Start of Recorded data

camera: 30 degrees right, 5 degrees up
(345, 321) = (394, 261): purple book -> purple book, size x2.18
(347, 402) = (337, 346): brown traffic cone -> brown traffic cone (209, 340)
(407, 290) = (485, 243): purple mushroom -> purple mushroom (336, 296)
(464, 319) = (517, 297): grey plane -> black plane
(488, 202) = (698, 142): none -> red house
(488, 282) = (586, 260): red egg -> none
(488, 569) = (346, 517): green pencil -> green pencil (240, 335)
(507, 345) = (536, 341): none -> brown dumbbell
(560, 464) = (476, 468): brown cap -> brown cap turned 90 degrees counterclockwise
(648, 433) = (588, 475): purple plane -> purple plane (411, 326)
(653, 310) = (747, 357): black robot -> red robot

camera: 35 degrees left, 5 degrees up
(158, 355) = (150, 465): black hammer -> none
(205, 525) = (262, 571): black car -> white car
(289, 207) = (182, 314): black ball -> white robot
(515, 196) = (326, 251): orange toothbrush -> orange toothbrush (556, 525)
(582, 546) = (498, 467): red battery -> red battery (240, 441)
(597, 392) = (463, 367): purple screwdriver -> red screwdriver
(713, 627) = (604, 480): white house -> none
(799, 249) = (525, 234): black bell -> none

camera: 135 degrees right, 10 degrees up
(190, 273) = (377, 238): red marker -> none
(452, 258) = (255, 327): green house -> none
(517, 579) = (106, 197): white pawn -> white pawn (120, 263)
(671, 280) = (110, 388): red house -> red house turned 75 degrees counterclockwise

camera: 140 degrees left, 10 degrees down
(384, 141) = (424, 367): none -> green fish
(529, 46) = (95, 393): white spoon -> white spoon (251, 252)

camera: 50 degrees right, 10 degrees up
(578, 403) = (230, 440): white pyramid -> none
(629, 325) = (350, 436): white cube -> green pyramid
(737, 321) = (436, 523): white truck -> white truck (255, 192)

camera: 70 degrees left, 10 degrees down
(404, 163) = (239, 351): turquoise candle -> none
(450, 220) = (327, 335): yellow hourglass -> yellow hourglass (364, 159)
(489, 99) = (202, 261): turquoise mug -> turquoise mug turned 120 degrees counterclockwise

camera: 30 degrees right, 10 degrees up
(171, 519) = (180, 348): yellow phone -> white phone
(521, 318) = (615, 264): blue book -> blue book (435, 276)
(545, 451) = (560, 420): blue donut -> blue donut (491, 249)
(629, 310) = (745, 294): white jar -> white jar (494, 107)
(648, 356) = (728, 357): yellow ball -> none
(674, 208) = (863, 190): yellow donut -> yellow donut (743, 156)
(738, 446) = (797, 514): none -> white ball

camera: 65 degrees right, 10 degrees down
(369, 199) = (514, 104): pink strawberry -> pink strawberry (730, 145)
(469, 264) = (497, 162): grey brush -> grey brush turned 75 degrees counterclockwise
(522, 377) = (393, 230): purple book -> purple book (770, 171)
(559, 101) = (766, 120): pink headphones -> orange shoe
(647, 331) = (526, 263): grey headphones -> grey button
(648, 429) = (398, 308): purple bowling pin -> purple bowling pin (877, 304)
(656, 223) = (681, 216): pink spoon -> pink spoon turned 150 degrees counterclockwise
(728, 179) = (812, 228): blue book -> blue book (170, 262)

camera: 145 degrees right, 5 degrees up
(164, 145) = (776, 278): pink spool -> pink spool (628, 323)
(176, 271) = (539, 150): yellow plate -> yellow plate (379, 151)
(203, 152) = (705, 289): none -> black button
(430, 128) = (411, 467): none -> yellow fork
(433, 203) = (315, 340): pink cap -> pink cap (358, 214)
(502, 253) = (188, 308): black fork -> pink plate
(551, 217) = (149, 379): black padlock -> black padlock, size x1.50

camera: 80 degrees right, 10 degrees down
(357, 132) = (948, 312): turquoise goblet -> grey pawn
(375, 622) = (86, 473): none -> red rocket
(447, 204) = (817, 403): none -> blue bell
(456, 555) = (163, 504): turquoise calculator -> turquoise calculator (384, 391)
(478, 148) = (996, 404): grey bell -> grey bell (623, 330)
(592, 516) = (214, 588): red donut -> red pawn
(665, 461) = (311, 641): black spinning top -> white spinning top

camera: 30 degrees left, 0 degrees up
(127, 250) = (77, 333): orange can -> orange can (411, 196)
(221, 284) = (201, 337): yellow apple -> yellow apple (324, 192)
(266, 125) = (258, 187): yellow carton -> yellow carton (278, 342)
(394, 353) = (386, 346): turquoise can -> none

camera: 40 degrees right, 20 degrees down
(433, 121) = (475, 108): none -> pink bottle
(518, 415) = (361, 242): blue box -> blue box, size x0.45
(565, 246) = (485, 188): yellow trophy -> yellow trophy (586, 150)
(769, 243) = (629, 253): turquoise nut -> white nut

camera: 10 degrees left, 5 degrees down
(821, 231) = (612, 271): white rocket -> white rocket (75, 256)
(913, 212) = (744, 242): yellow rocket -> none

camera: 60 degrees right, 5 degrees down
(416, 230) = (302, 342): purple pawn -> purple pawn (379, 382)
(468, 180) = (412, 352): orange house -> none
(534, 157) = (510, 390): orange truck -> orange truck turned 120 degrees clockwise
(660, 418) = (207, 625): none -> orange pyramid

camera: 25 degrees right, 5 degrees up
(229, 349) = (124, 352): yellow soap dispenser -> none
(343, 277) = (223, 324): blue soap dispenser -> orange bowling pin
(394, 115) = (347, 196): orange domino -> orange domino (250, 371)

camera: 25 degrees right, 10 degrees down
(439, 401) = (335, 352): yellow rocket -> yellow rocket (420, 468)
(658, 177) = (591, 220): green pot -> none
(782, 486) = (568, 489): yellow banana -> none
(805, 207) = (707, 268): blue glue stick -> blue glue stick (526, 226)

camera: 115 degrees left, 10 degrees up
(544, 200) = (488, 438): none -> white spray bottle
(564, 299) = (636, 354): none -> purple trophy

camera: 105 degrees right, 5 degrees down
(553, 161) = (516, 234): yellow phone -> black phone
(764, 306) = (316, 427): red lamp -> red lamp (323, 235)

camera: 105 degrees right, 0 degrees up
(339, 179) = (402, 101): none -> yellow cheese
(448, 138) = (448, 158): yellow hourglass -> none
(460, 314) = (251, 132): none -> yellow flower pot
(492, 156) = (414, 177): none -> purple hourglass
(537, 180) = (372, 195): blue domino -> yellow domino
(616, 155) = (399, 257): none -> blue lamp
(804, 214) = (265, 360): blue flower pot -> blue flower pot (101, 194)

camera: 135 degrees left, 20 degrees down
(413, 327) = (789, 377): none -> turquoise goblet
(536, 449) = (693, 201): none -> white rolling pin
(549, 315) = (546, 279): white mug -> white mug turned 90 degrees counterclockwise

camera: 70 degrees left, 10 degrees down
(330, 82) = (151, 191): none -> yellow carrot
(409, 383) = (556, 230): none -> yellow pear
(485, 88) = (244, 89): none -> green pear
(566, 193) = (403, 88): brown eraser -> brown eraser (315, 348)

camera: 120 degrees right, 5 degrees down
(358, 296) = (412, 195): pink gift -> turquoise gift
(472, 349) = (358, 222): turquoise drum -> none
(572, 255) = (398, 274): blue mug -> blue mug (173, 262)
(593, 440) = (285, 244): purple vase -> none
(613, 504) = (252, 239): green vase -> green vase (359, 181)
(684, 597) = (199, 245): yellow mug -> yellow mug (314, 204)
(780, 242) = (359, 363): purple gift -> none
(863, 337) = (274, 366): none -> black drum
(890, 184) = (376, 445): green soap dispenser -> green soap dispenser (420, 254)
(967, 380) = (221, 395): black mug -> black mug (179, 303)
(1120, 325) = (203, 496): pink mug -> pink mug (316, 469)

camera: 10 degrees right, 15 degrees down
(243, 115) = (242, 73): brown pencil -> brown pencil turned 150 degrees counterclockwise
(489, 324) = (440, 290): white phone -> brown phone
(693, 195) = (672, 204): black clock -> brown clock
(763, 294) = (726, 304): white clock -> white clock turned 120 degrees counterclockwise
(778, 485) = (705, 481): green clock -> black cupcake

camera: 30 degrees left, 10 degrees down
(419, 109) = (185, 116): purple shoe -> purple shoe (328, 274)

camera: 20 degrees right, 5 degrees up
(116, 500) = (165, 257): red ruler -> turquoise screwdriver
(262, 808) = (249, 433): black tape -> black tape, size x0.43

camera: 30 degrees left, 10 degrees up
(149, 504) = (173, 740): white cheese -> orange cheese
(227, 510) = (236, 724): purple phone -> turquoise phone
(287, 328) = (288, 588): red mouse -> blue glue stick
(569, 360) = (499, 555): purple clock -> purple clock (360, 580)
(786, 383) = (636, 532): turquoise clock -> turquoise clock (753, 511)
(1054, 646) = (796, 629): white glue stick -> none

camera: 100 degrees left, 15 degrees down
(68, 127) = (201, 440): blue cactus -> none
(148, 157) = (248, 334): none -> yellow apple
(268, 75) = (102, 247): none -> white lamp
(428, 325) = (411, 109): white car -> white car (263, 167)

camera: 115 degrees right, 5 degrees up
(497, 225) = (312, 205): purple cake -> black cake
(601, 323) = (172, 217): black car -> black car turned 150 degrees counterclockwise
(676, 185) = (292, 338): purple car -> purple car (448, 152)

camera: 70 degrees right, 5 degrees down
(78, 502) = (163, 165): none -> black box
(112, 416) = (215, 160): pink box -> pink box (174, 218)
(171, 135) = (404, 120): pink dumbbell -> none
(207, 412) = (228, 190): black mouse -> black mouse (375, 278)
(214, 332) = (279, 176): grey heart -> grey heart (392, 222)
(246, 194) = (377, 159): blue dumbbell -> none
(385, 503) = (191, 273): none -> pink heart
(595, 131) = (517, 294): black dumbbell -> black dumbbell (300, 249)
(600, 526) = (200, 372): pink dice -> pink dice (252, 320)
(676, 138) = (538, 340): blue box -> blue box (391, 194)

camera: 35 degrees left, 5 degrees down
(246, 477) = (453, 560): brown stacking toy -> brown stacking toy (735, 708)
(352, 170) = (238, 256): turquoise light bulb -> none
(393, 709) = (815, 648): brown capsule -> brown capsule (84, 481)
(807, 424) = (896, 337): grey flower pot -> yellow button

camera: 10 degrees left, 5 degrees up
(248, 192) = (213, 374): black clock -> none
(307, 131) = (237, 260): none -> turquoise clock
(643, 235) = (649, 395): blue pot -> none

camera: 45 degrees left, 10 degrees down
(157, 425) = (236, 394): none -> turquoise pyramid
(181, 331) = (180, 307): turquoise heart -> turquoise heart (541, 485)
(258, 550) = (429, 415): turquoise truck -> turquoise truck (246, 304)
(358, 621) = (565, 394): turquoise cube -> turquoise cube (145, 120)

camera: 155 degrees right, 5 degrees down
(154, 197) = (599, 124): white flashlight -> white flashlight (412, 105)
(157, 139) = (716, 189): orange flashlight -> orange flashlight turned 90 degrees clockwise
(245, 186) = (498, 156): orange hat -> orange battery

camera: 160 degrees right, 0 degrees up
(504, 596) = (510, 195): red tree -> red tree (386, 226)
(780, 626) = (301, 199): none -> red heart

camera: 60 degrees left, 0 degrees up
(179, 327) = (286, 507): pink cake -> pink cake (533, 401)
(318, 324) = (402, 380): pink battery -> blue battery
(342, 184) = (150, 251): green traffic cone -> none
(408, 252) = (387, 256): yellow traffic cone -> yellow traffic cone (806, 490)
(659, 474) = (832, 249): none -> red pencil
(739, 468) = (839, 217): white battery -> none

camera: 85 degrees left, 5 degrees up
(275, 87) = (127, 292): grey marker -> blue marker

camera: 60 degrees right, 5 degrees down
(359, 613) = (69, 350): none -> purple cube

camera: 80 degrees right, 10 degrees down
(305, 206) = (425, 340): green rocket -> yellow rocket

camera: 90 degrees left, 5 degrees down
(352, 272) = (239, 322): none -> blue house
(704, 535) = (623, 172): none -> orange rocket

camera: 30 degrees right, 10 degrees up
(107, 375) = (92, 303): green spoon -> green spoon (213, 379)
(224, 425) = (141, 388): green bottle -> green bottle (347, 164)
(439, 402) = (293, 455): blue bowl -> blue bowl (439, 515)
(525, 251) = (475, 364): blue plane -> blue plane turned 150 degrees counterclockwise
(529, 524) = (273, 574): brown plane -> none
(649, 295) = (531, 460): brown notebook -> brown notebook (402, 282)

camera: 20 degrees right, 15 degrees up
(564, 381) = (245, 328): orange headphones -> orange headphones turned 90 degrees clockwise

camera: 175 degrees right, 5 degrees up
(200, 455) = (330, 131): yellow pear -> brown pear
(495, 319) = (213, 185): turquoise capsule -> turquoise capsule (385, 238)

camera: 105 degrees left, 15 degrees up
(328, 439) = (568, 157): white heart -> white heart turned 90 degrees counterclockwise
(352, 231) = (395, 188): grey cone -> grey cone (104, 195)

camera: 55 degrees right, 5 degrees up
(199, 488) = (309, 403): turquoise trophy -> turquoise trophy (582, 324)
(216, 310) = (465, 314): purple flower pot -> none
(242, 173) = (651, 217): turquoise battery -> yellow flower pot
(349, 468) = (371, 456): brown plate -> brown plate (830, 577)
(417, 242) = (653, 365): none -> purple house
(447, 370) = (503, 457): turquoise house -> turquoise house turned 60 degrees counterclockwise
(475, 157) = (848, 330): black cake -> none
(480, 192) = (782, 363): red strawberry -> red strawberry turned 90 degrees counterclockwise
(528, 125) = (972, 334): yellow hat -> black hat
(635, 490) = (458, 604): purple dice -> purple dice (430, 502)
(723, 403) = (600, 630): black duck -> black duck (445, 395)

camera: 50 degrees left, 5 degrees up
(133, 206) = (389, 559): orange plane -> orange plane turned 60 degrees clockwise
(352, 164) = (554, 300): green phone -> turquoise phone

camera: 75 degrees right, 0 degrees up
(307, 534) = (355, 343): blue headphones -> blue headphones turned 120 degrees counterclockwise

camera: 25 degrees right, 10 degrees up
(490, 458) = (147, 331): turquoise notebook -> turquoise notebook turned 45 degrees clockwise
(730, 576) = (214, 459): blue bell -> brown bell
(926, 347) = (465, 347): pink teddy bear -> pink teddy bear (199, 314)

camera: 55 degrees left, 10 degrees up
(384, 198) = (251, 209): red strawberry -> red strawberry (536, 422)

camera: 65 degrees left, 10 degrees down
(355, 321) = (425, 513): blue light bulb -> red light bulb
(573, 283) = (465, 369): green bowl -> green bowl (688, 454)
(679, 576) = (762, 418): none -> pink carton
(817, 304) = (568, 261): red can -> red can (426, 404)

End of Recorded data

* **The problem**
Return nothing but the lines from the start of the listing above through the line containing "camera: 135 degrees right, 10 degrees up", exactly as given.

* **Exercise response**
camera: 30 degrees right, 5 degrees up
(345, 321) = (394, 261): purple book -> purple book, size x2.18
(347, 402) = (337, 346): brown traffic cone -> brown traffic cone (209, 340)
(407, 290) = (485, 243): purple mushroom -> purple mushroom (336, 296)
(464, 319) = (517, 297): grey plane -> black plane
(488, 202) = (698, 142): none -> red house
(488, 282) = (586, 260): red egg -> none
(488, 569) = (346, 517): green pencil -> green pencil (240, 335)
(507, 345) = (536, 341): none -> brown dumbbell
(560, 464) = (476, 468): brown cap -> brown cap turned 90 degrees counterclockwise
(648, 433) = (588, 475): purple plane -> purple plane (411, 326)
(653, 310) = (747, 357): black robot -> red robot

camera: 35 degrees left, 5 degrees up
(158, 355) = (150, 465): black hammer -> none
(205, 525) = (262, 571): black car -> white car
(289, 207) = (182, 314): black ball -> white robot
(515, 196) = (326, 251): orange toothbrush -> orange toothbrush (556, 525)
(582, 546) = (498, 467): red battery -> red battery (240, 441)
(597, 392) = (463, 367): purple screwdriver -> red screwdriver
(713, 627) = (604, 480): white house -> none
(799, 249) = (525, 234): black bell -> none

camera: 135 degrees right, 10 degrees up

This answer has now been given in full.